Assigned task: Every record below must be returned word for word, with the pictures left out.

Task inputs:
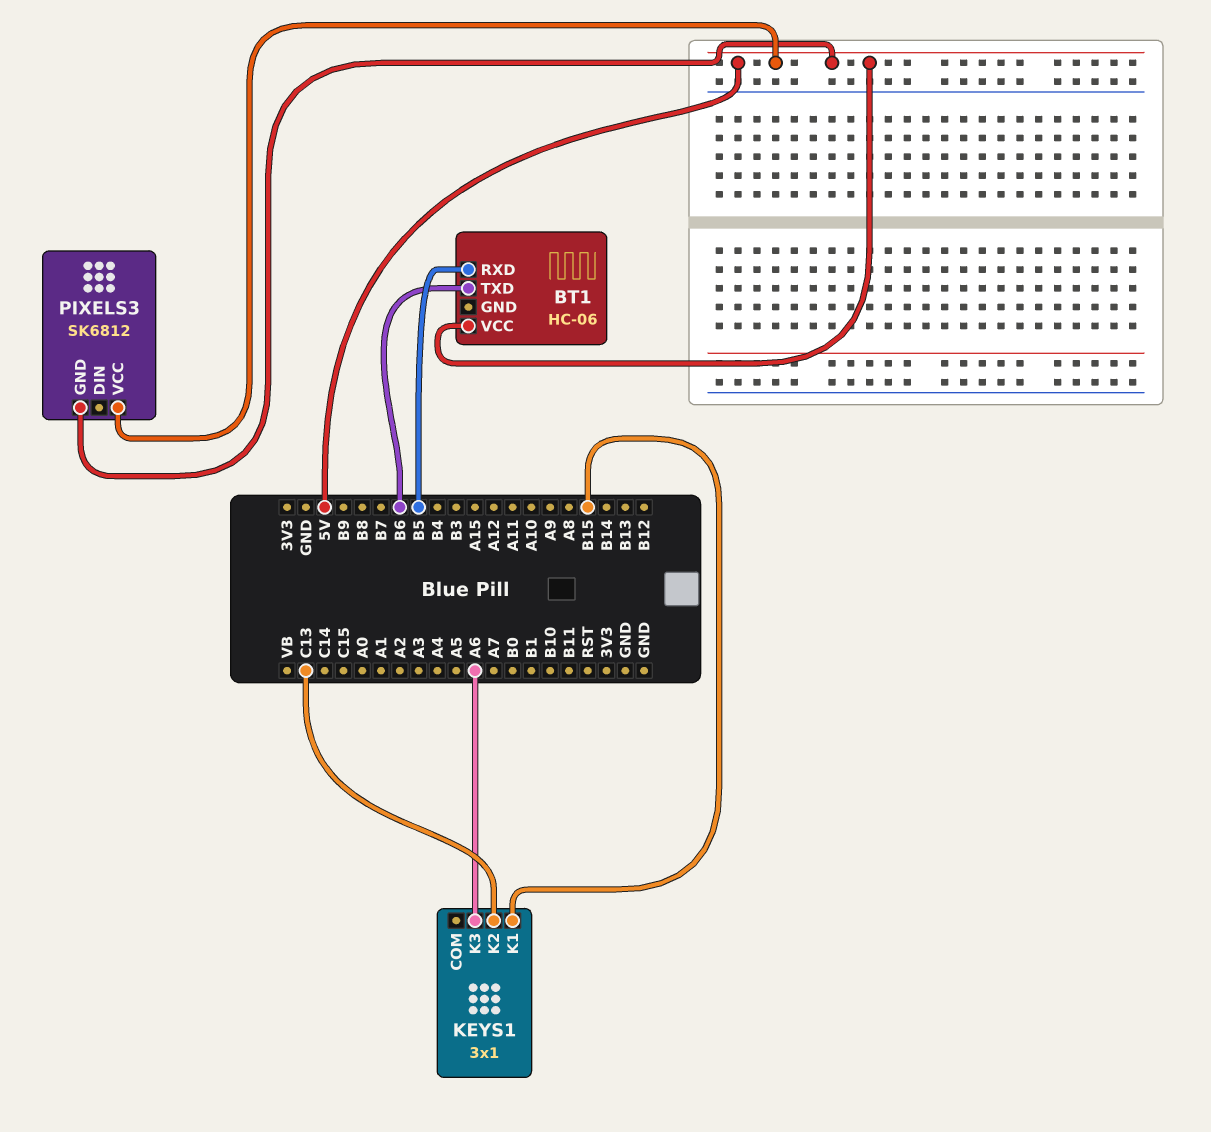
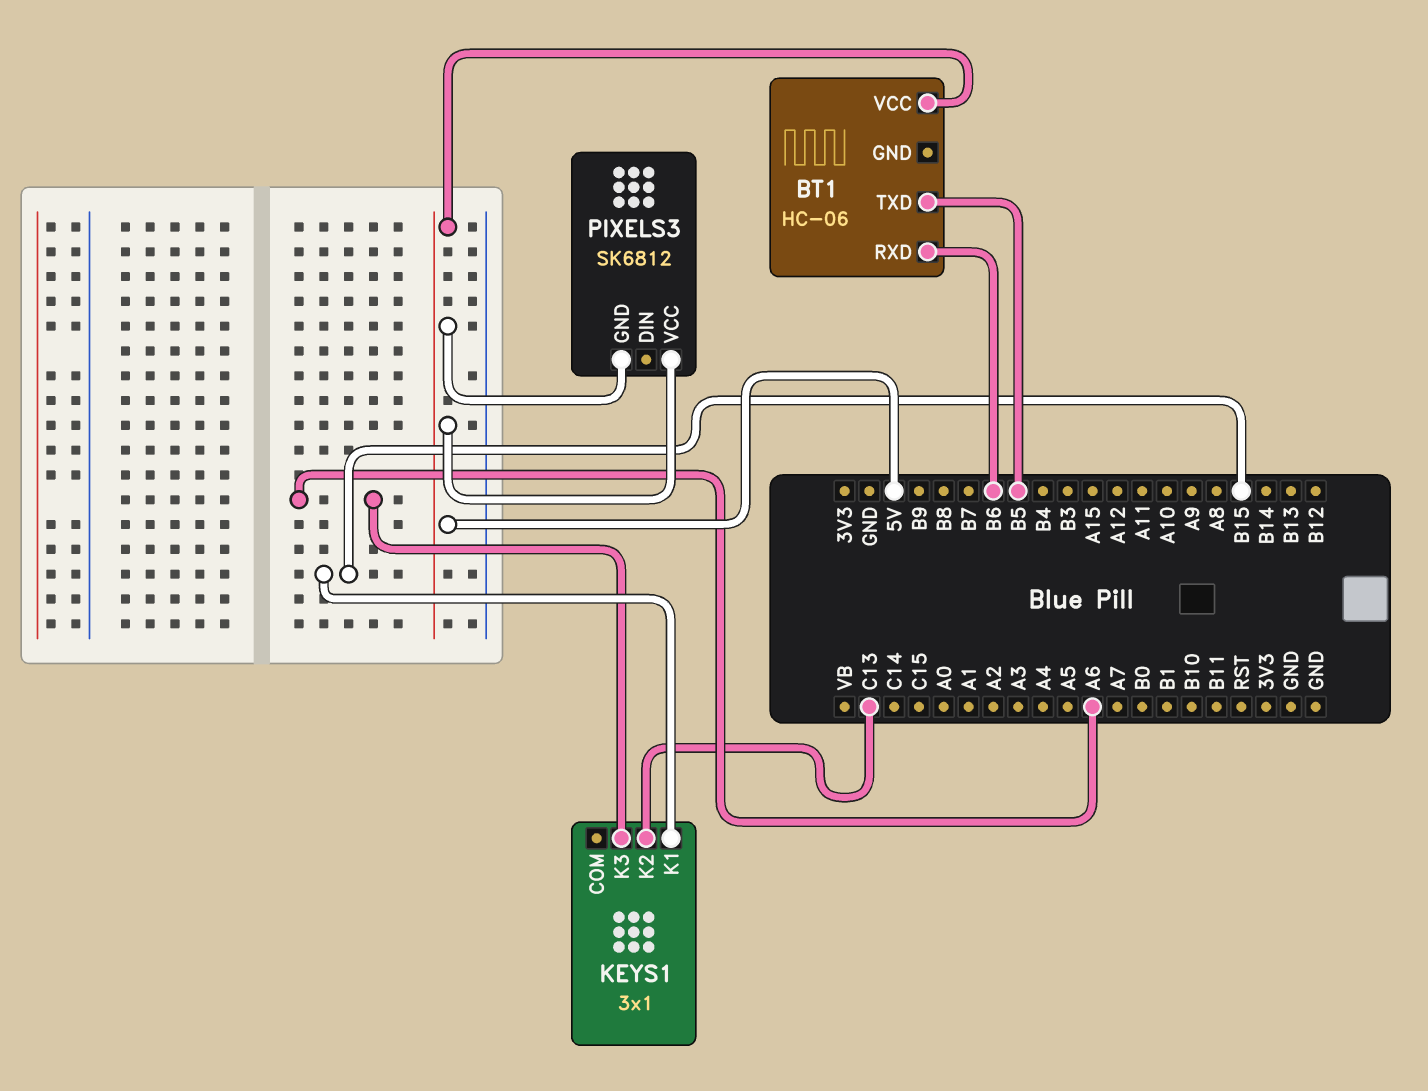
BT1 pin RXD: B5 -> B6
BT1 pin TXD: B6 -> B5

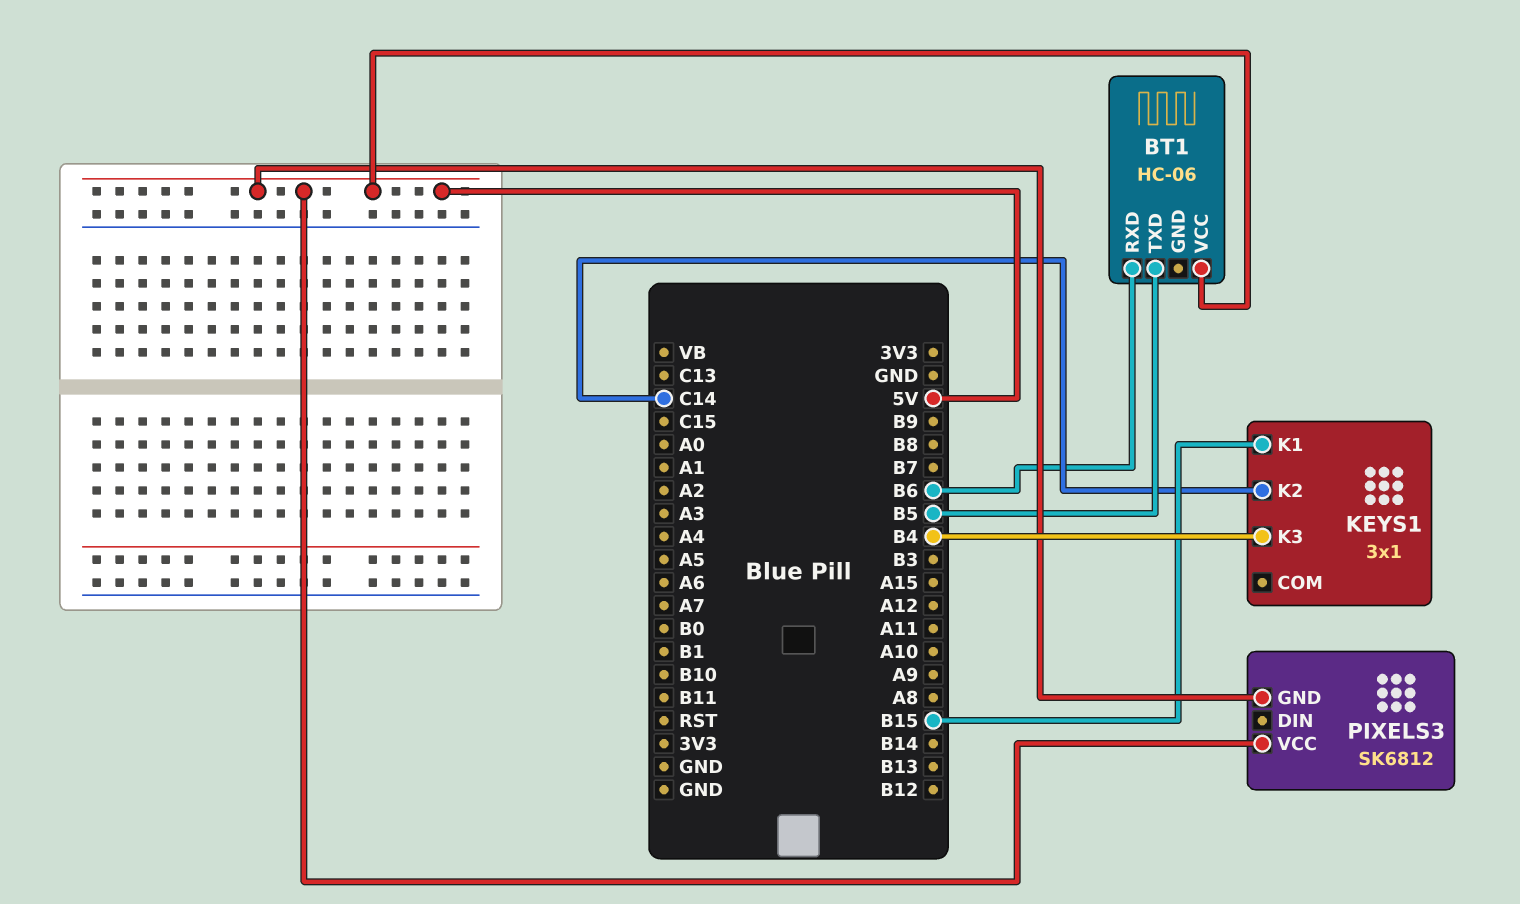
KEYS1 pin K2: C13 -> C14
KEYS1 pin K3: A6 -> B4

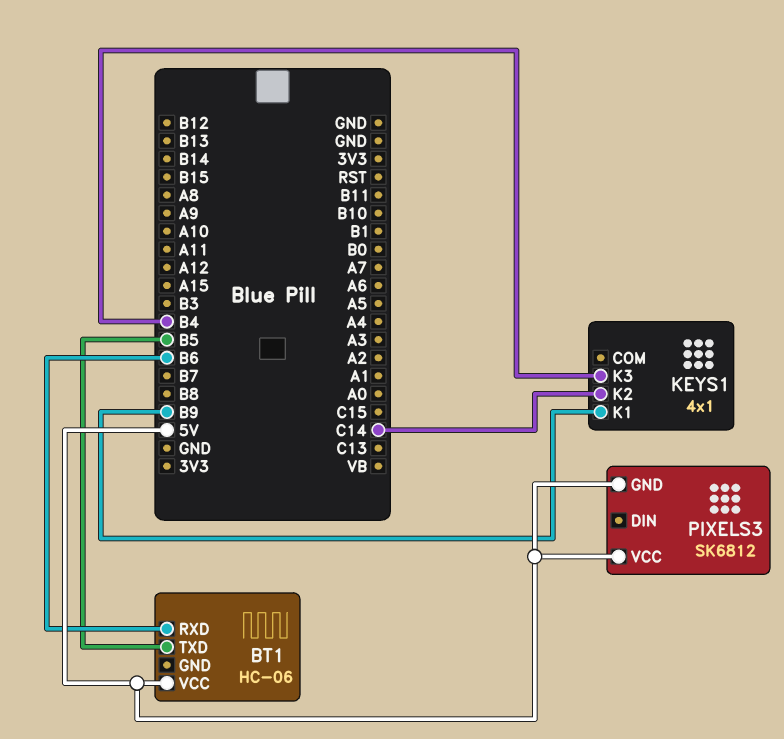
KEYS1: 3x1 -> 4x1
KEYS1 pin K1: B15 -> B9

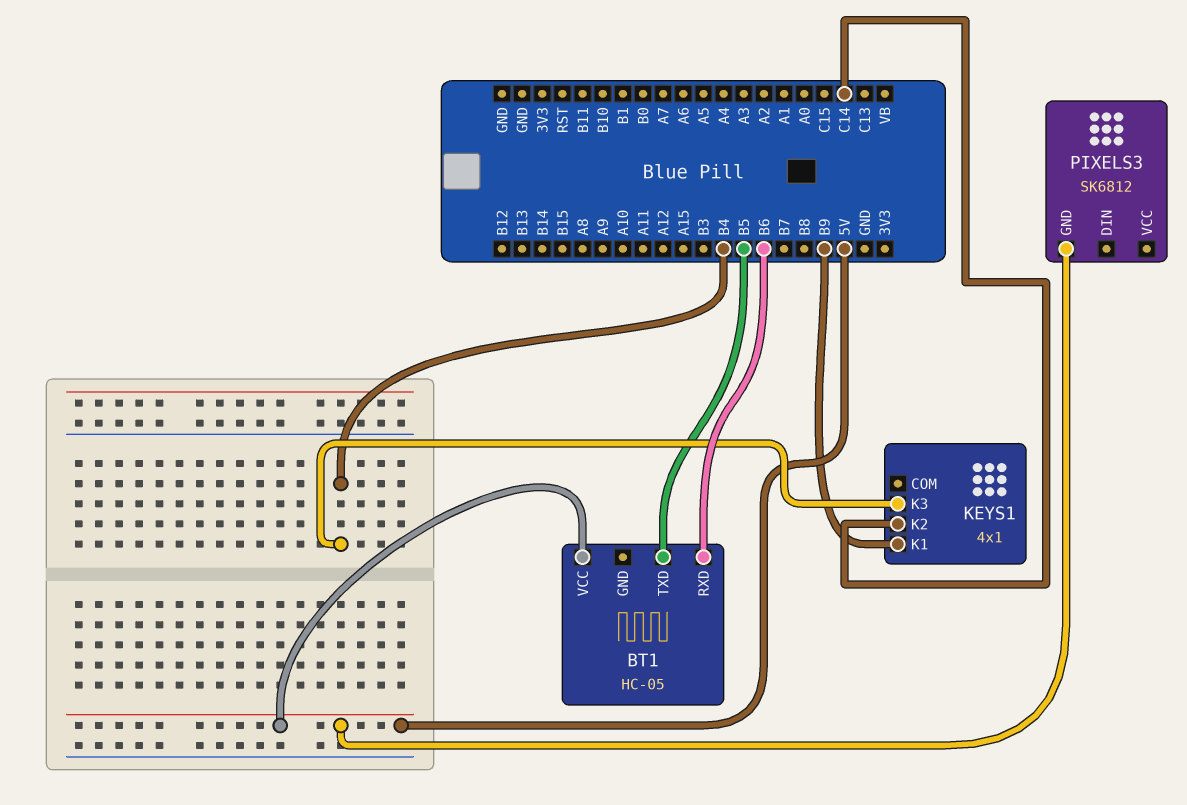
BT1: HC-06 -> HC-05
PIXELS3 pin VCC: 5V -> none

Solution to this exercise:
BT1 pin RXD: B5 -> B6
BT1 pin TXD: B6 -> B5

KEYS1 pin K2: C13 -> C14
KEYS1 pin K3: A6 -> B4

KEYS1: 3x1 -> 4x1
KEYS1 pin K1: B15 -> B9

BT1: HC-06 -> HC-05
PIXELS3 pin VCC: 5V -> none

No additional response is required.